=== Problem statement ===
Every line from the one containing "yellow camera: 6 -> 9" to the one containing "pink button: 3 -> 4" in the records below, both included, must be set down exactly, and no other line.

=== Supplied material ===
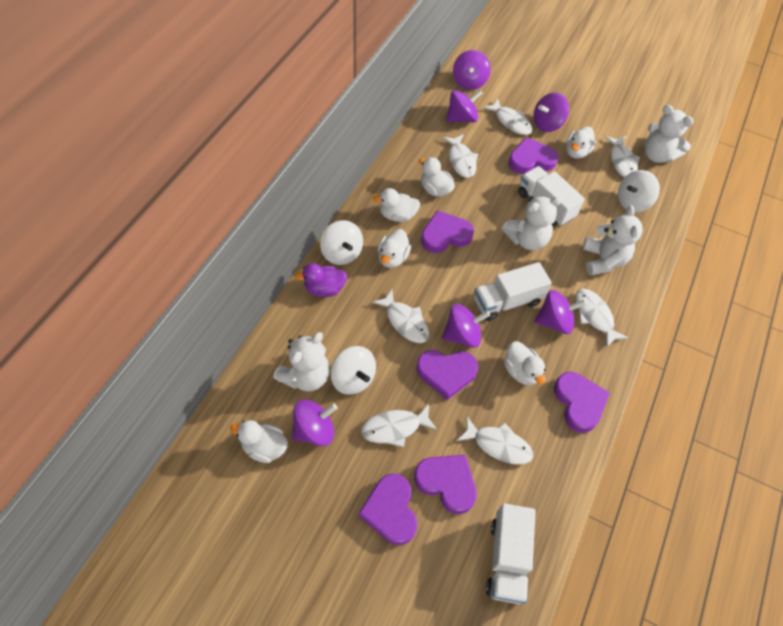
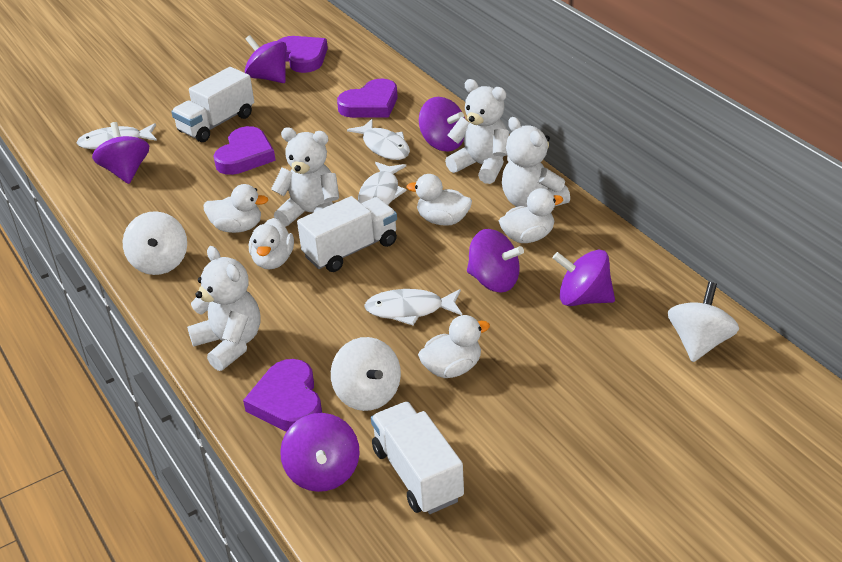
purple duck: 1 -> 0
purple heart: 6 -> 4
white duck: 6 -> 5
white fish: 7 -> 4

==

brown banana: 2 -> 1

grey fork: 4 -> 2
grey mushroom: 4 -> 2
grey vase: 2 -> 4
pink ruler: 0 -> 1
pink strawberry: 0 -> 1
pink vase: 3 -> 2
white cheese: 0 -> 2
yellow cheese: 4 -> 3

==

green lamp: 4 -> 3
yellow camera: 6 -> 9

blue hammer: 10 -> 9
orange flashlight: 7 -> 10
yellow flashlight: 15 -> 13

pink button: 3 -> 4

=== Exercise response ===
yellow camera: 6 -> 9

blue hammer: 10 -> 9
orange flashlight: 7 -> 10
yellow flashlight: 15 -> 13

pink button: 3 -> 4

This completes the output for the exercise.